Problem to work on: In your reply, repeat every entry exactly and skip over each picture.

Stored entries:
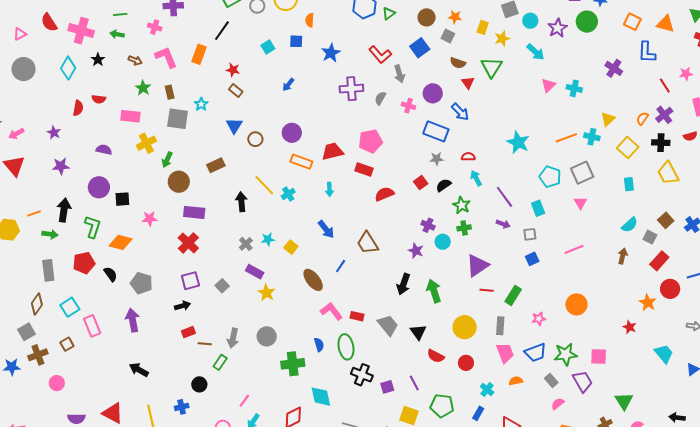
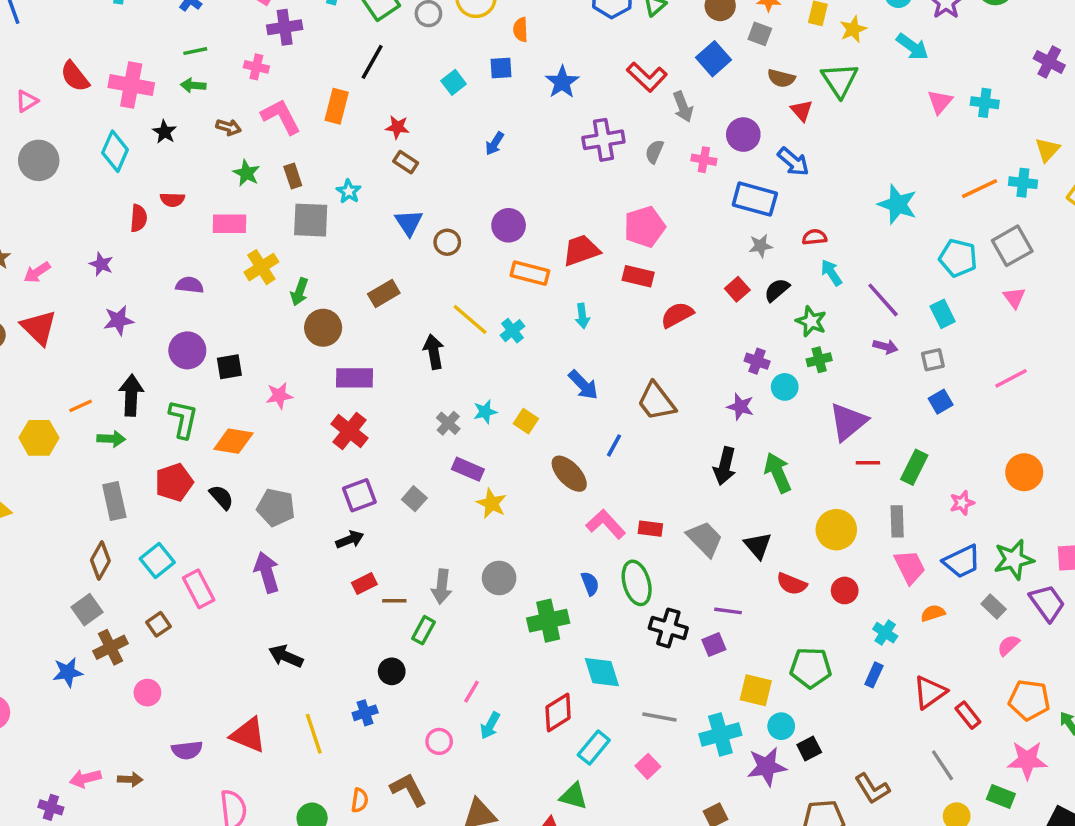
purple line: (414, 383) -> (728, 611), moved, turned -49

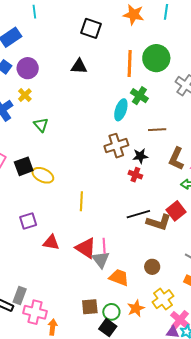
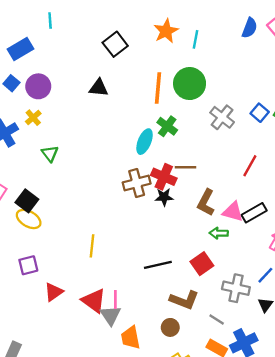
cyan line: (166, 12) -> (196, 39), moved
orange star: (134, 15) -> (166, 31), turned 30
black square: (91, 28) -> (115, 44), turned 30
black square: (24, 166) -> (27, 201), turned -36
yellow ellipse: (43, 175) -> (29, 219), moved
red cross: (135, 175) -> (164, 177), moved, size x1.5
brown L-shape: (159, 222) -> (184, 300), moved
red triangle: (51, 242) -> (54, 292), turned -48
orange trapezoid: (119, 277) -> (131, 338), turned -125

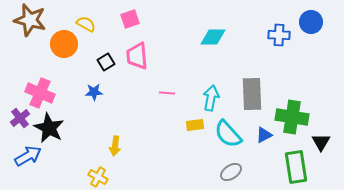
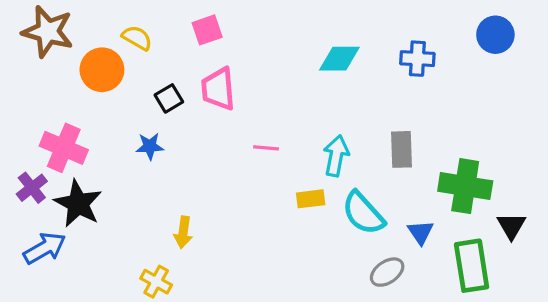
blue cross: (279, 35) -> (417, 59), moved
gray rectangle: (252, 94) -> (401, 149), size x0.7
blue triangle: (264, 135) -> (421, 232), moved, turned -36
gray ellipse: (231, 172) -> (387, 272), moved

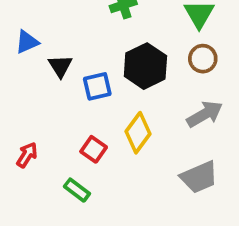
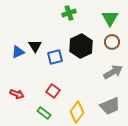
blue triangle: (27, 42) -> (18, 52), moved
yellow diamond: (138, 133) -> (77, 112), moved
red arrow: (27, 155) -> (17, 94), turned 80

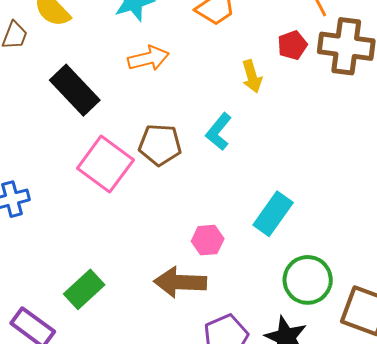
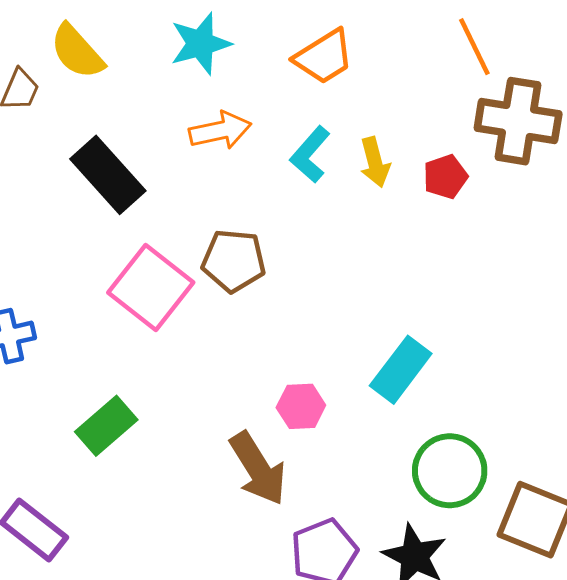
red pentagon: (292, 45) -> (445, 177), moved
cyan L-shape: (219, 132) -> (310, 154), moved
brown arrow: (180, 282) -> (258, 469), turned -126
green rectangle: (84, 289) -> (106, 426), moved

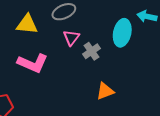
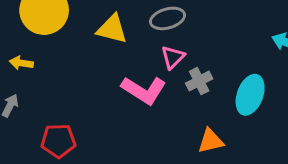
cyan ellipse: (122, 33) -> (250, 95), moved
pink L-shape: (33, 63) -> (144, 90), moved

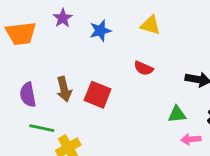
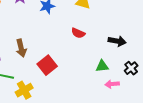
red square: (98, 95) -> (47, 65), moved, turned 30

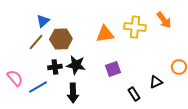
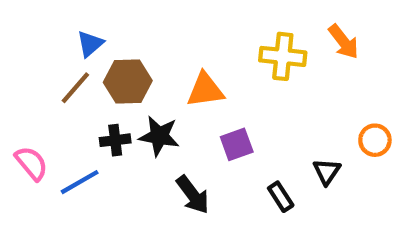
orange triangle: (105, 34) -> (205, 90), moved
black triangle: (156, 82) -> (327, 172), turned -32
black arrow: (73, 93) -> (193, 195), moved, turned -36

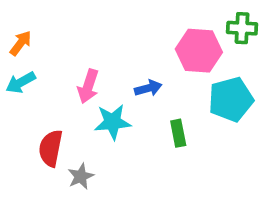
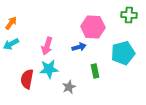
pink hexagon: (199, 51) -> (93, 27), moved
cyan star: (113, 122) -> (49, 69), moved
gray star: (81, 176) -> (69, 87), moved

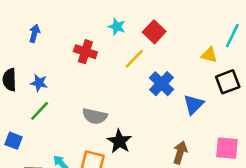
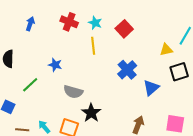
red cross: (85, 52) -> (69, 22), moved
yellow triangle: (209, 55) -> (166, 50), turned -32
yellow line: (134, 59) -> (93, 46), moved, turned -54
blue star: (39, 83) -> (55, 65), moved

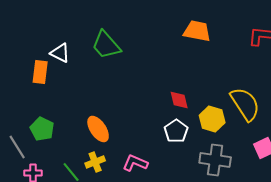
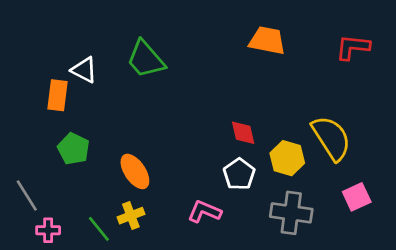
green pentagon: (42, 129) -> (73, 149), moved
pink L-shape: (135, 163) -> (204, 212), moved

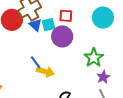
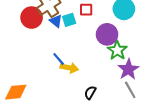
purple circle: (62, 36) -> (107, 34), moved
purple star: (103, 77) -> (128, 69), size x1.5

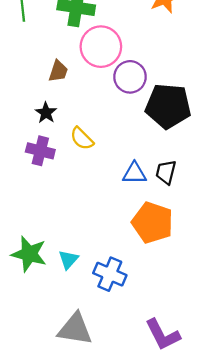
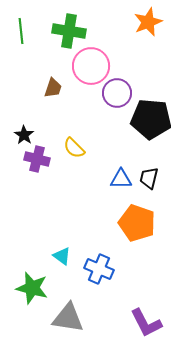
black star: (46, 113) -> (24, 135), moved
green star: (29, 254) -> (32, 288), moved
cyan triangle: (68, 260) -> (62, 256), turned -36

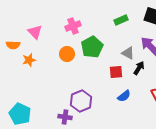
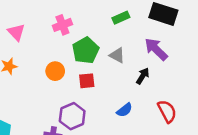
gray triangle: (128, 53) -> (117, 55), moved
orange circle: (67, 54) -> (55, 71), moved
red square: (116, 72) -> (87, 81), moved

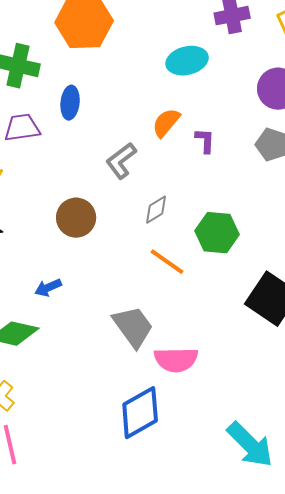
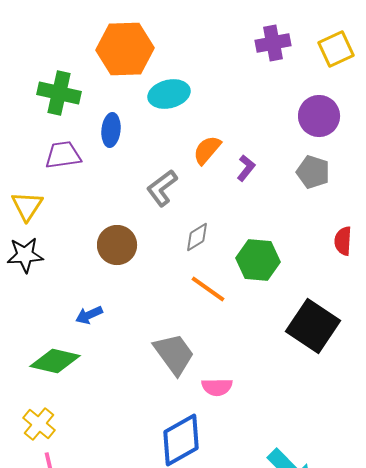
cyan ellipse: (187, 61) -> (169, 94), moved
purple L-shape: (205, 141) -> (246, 168), turned 36
pink semicircle: (176, 360) -> (217, 387), size x0.7

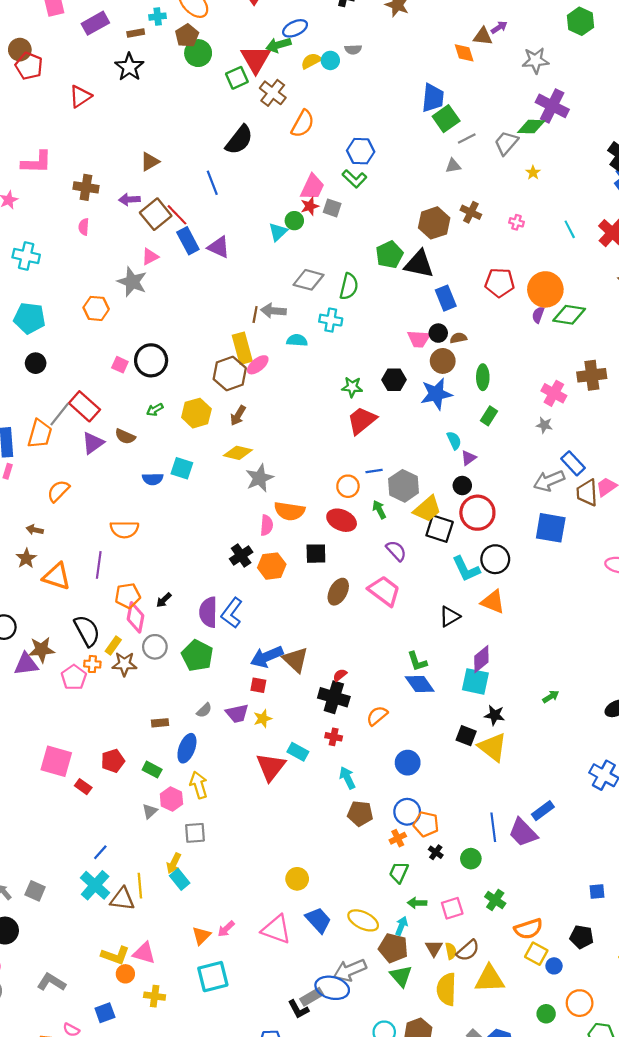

Solution for this task:
purple line: (414, 383) -> (728, 611), moved, turned -49

cyan line: (166, 12) -> (196, 39), moved
orange star: (134, 15) -> (166, 31), turned 30
black square: (91, 28) -> (115, 44), turned 30
black square: (24, 166) -> (27, 201), turned -36
yellow ellipse: (43, 175) -> (29, 219), moved
red cross: (135, 175) -> (164, 177), moved, size x1.5
brown L-shape: (159, 222) -> (184, 300), moved
red triangle: (51, 242) -> (54, 292), turned -48
orange trapezoid: (119, 277) -> (131, 338), turned -125

blue cross: (279, 35) -> (417, 59), moved
gray rectangle: (252, 94) -> (401, 149), size x0.7
blue triangle: (264, 135) -> (421, 232), moved, turned -36
gray ellipse: (231, 172) -> (387, 272), moved

blue triangle: (27, 42) -> (18, 52), moved
yellow diamond: (138, 133) -> (77, 112), moved
red arrow: (27, 155) -> (17, 94), turned 80

red pentagon: (292, 45) -> (445, 177), moved
cyan L-shape: (219, 132) -> (310, 154), moved
brown arrow: (180, 282) -> (258, 469), turned -126
green rectangle: (84, 289) -> (106, 426), moved

cyan ellipse: (122, 33) -> (250, 95), moved
pink L-shape: (33, 63) -> (144, 90), moved

red square: (98, 95) -> (47, 65), moved, turned 30

orange triangle: (105, 34) -> (205, 90), moved
black triangle: (156, 82) -> (327, 172), turned -32
black arrow: (73, 93) -> (193, 195), moved, turned -36

pink hexagon: (199, 51) -> (93, 27), moved
cyan star: (113, 122) -> (49, 69), moved
gray star: (81, 176) -> (69, 87), moved

red cross: (85, 52) -> (69, 22), moved
yellow triangle: (209, 55) -> (166, 50), turned -32
yellow line: (134, 59) -> (93, 46), moved, turned -54
blue star: (39, 83) -> (55, 65), moved

green pentagon: (42, 129) -> (73, 149), moved
pink L-shape: (135, 163) -> (204, 212), moved

purple circle: (62, 36) -> (107, 34), moved
purple star: (103, 77) -> (128, 69), size x1.5

black star: (46, 113) -> (24, 135), moved
green star: (29, 254) -> (32, 288), moved
cyan triangle: (68, 260) -> (62, 256), turned -36

gray triangle: (128, 53) -> (117, 55), moved
orange circle: (67, 54) -> (55, 71), moved
red square: (116, 72) -> (87, 81), moved

cyan ellipse: (187, 61) -> (169, 94), moved
purple L-shape: (205, 141) -> (246, 168), turned 36
pink semicircle: (176, 360) -> (217, 387), size x0.7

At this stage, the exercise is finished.